# WHAT IS EXPECTED:
Begin at the line with "green pencil: 10 -> 7" and write out every line after it, exactly, through the last line below, adding nothing.

[Records excerpted from a collection]

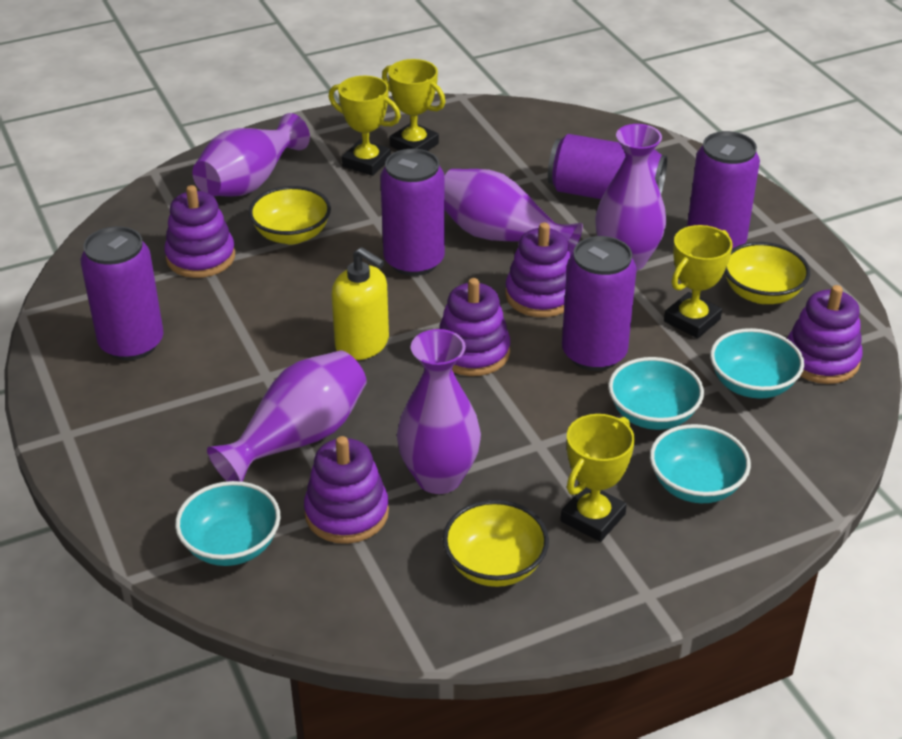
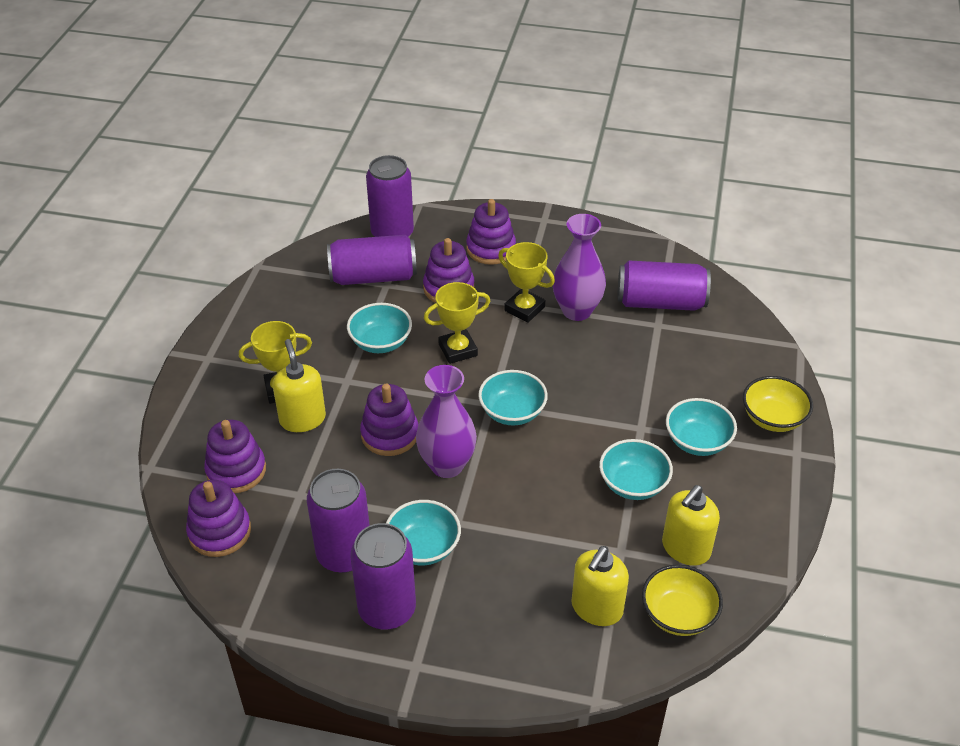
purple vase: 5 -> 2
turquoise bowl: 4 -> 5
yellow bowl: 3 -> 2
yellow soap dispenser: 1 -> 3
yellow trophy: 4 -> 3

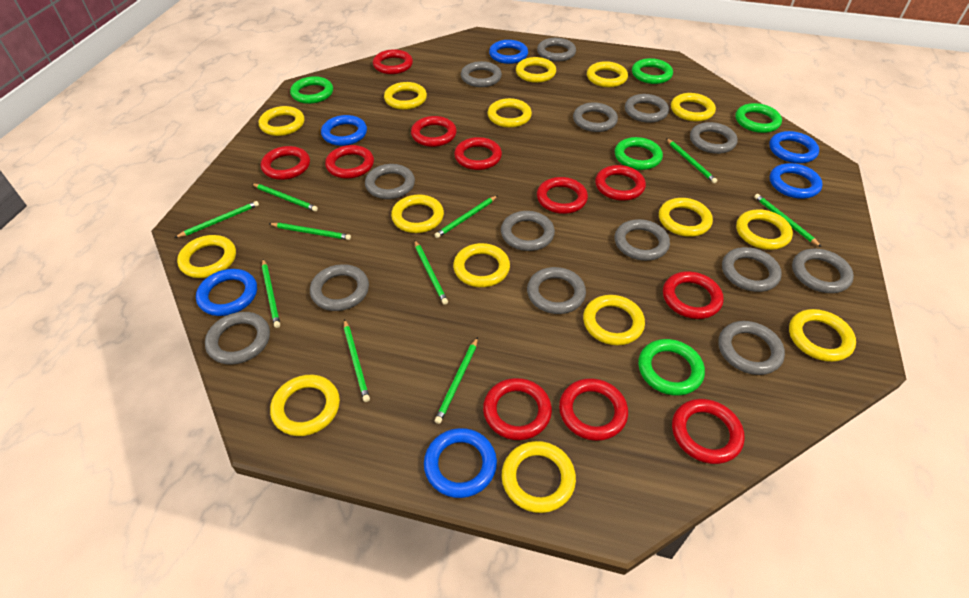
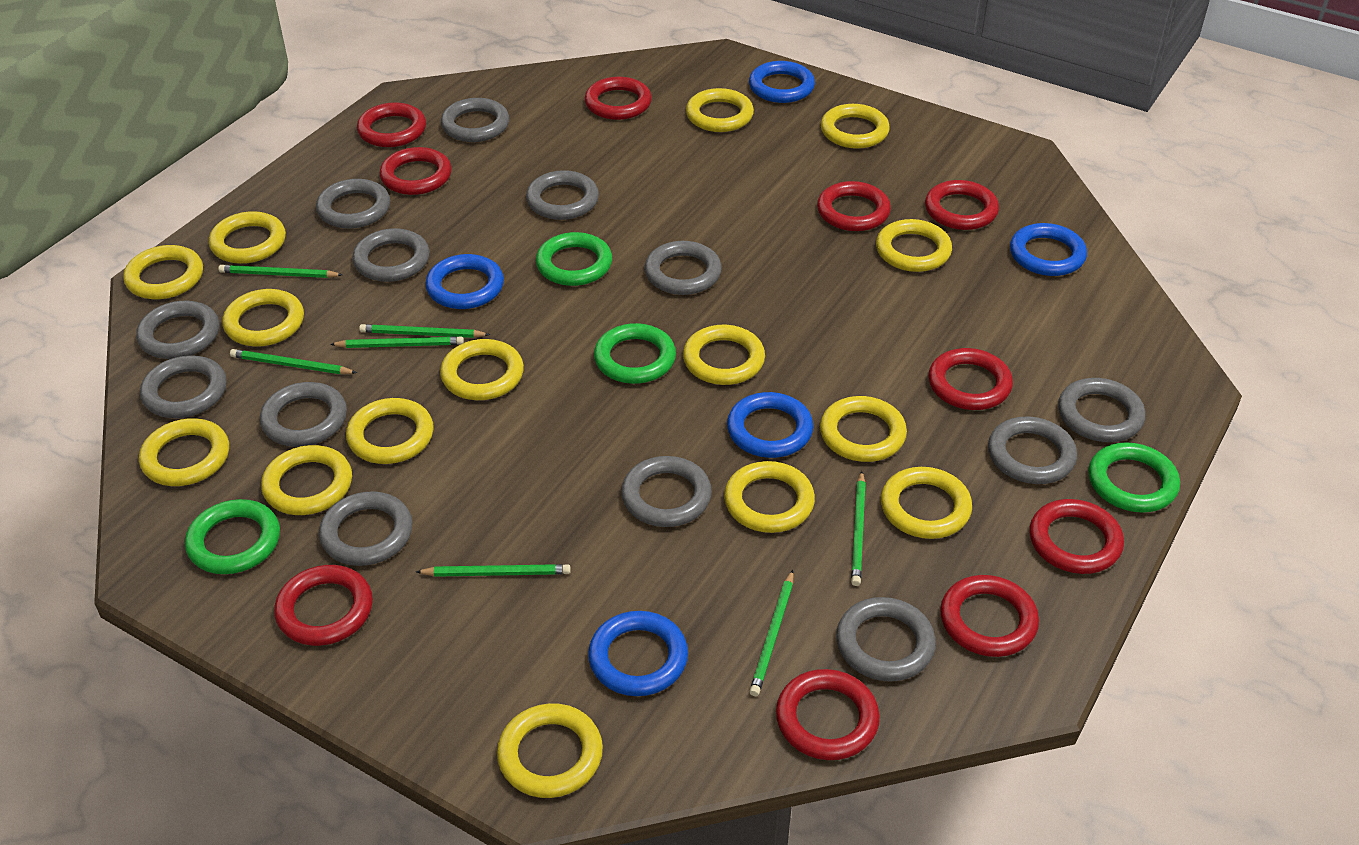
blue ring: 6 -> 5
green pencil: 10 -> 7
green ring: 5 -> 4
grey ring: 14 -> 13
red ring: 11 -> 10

# TASK ANSWER:
green pencil: 10 -> 7
green ring: 5 -> 4
grey ring: 14 -> 13
red ring: 11 -> 10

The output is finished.